* **Instructions for the task**
The expected output is the full data, repeated exactly, without pictures.

***** Information provided *****

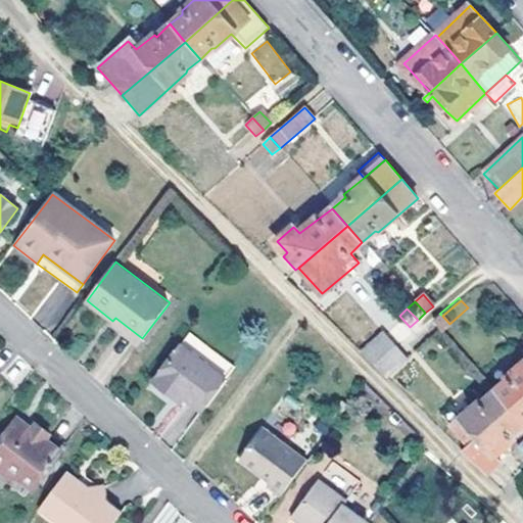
[(433,323),(442,316),(439,314),(431,321),(433,323)]
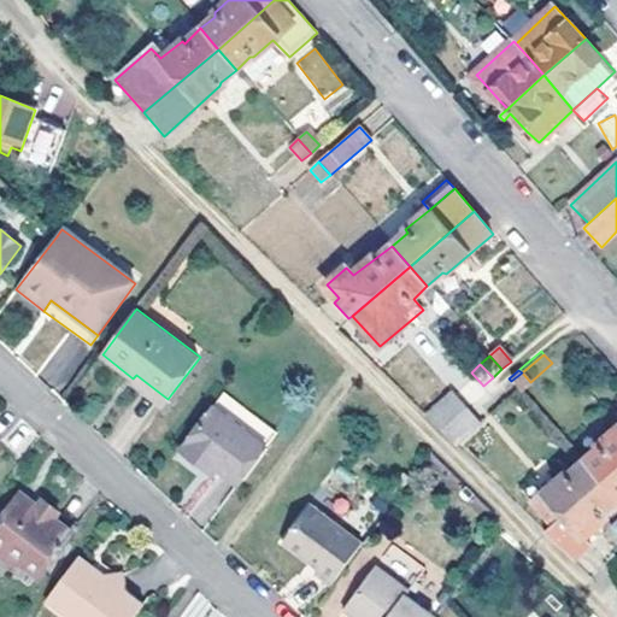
[(521,391),(530,382),(522,372),(511,381),(521,391)]
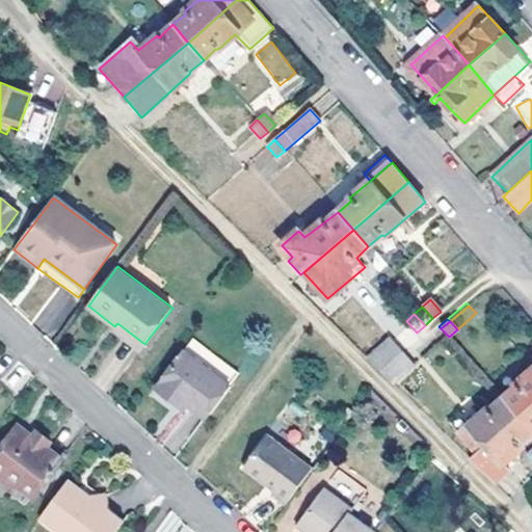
[(139,351),(144,344),(117,323),(114,326),(111,330),(139,351)]
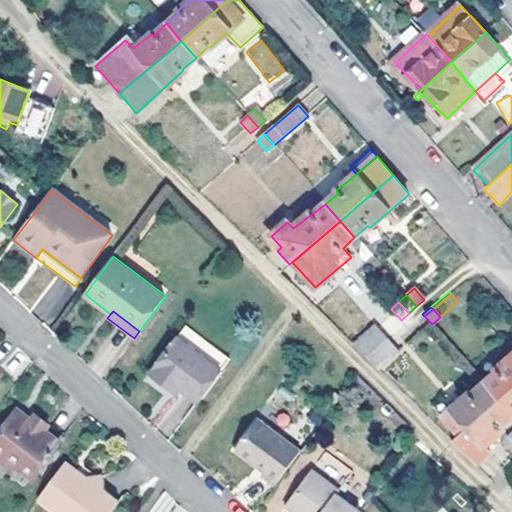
[(425,331),(432,324),(424,316),(422,314),(415,321),(425,331)]
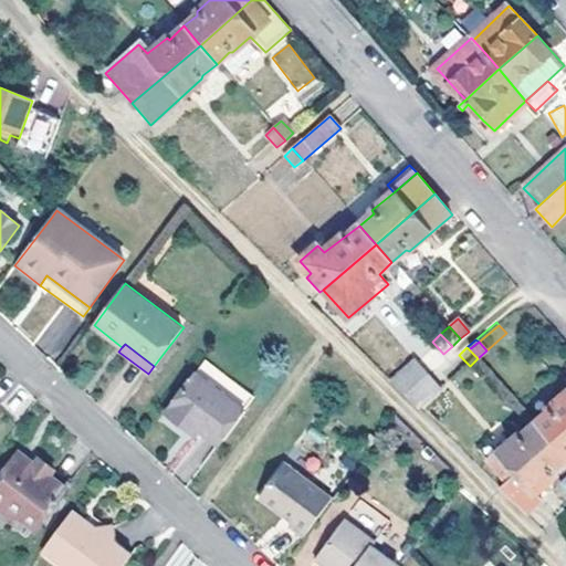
[(389,380),(396,388),(421,368),(413,360),(389,380)]
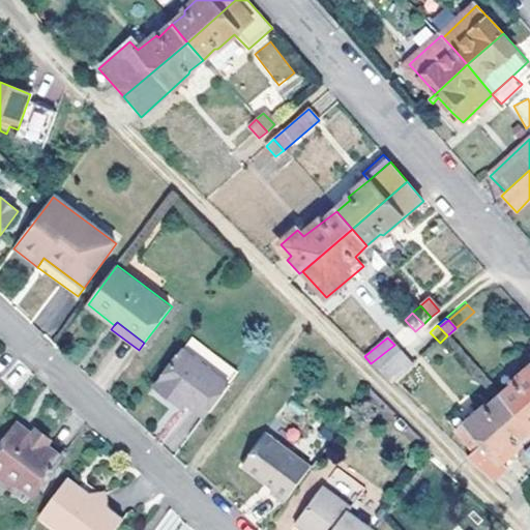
[(376,369),(398,350),(394,345),(371,363),(376,369)]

*****

* **Task response**
[(433,323),(442,316),(439,314),(431,321),(433,323)]
[(521,391),(530,382),(522,372),(511,381),(521,391)]
[(139,351),(144,344),(117,323),(114,326),(111,330),(139,351)]
[(425,331),(432,324),(424,316),(422,314),(415,321),(425,331)]
[(389,380),(396,388),(421,368),(413,360),(389,380)]
[(376,369),(398,350),(394,345),(371,363),(376,369)]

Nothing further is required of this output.